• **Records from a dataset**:
########

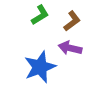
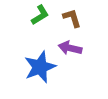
brown L-shape: moved 3 px up; rotated 70 degrees counterclockwise
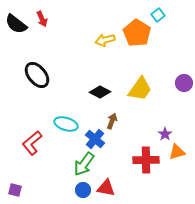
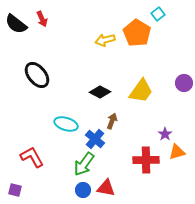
cyan square: moved 1 px up
yellow trapezoid: moved 1 px right, 2 px down
red L-shape: moved 14 px down; rotated 100 degrees clockwise
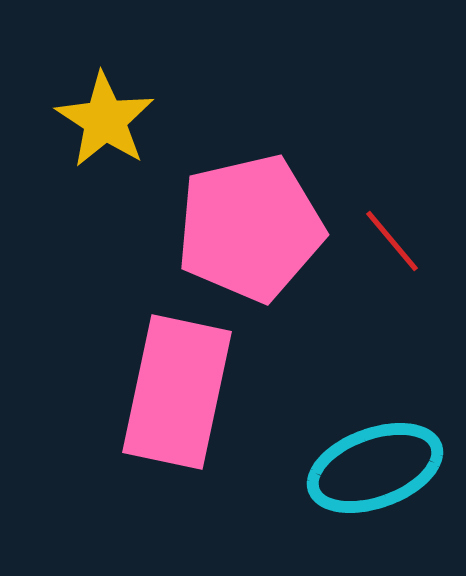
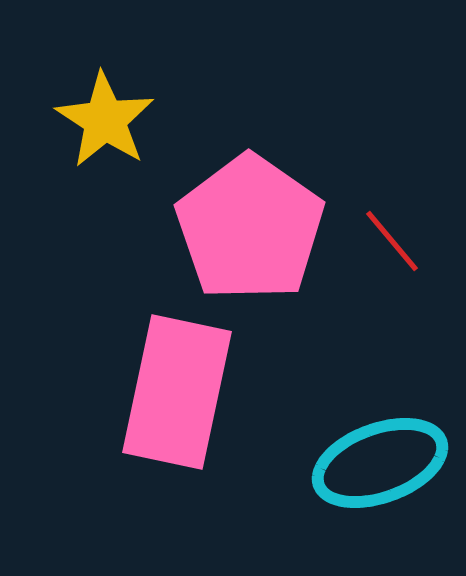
pink pentagon: rotated 24 degrees counterclockwise
cyan ellipse: moved 5 px right, 5 px up
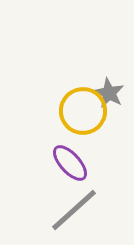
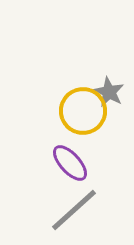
gray star: moved 1 px up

########

Leave the pictures out, and retype exactly the lines from the one containing "red L-shape: moved" through the last line of the entries above, both included.

• **Response to this task**:
red L-shape: moved 14 px down; rotated 100 degrees clockwise
pink pentagon: rotated 24 degrees counterclockwise
cyan ellipse: moved 5 px right, 5 px up
gray star: moved 1 px up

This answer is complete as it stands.